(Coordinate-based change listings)
---

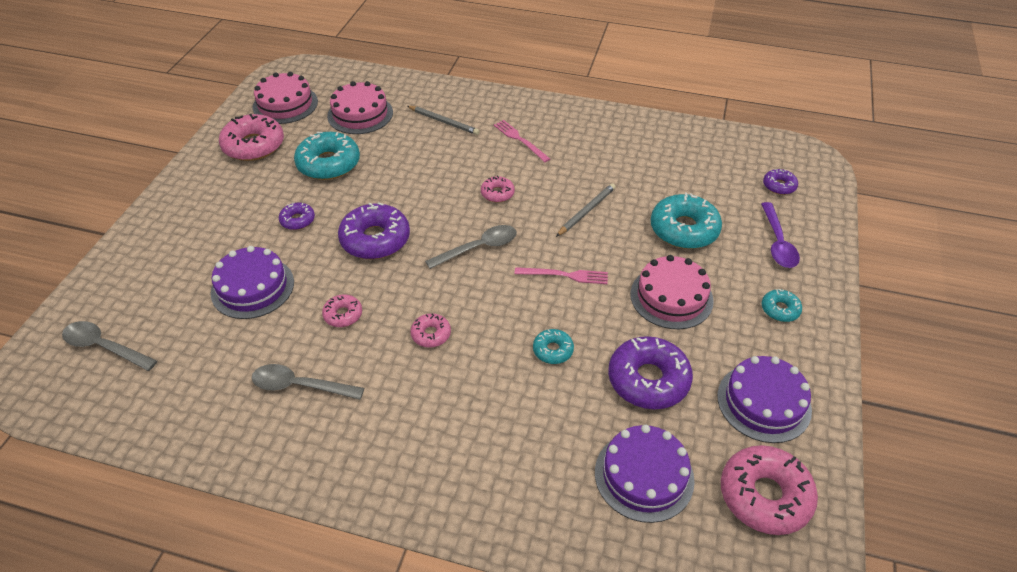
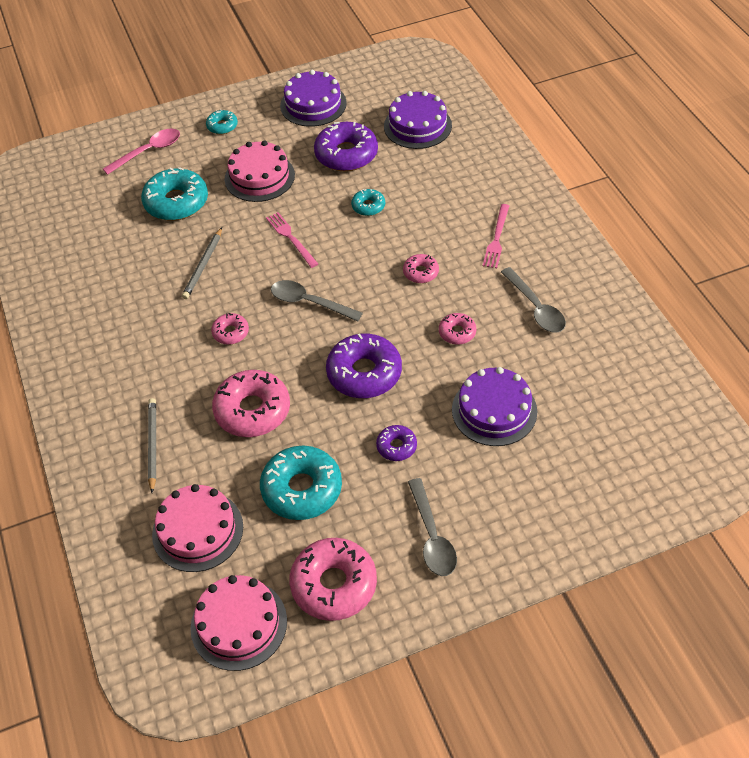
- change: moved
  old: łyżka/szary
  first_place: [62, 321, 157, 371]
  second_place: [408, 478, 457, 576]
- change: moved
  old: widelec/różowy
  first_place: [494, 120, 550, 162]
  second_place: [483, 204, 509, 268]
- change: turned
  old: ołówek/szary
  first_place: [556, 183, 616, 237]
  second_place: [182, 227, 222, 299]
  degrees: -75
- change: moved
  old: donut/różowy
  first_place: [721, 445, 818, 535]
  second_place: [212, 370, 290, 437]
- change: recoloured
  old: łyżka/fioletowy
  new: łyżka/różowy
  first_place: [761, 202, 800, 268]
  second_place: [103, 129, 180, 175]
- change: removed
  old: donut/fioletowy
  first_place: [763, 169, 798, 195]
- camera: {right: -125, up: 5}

---

* **Exercise brief**: Verbatim reproduction is required for the line holding "- change: turned" and for every line after it in the records, with no other line included.

* **Exercise response**:
- change: turned
  old: ołówek/szary
  first_place: [556, 183, 616, 237]
  second_place: [182, 227, 222, 299]
  degrees: -75
- change: moved
  old: donut/różowy
  first_place: [721, 445, 818, 535]
  second_place: [212, 370, 290, 437]
- change: recoloured
  old: łyżka/fioletowy
  new: łyżka/różowy
  first_place: [761, 202, 800, 268]
  second_place: [103, 129, 180, 175]
- change: removed
  old: donut/fioletowy
  first_place: [763, 169, 798, 195]
- camera: {right: -125, up: 5}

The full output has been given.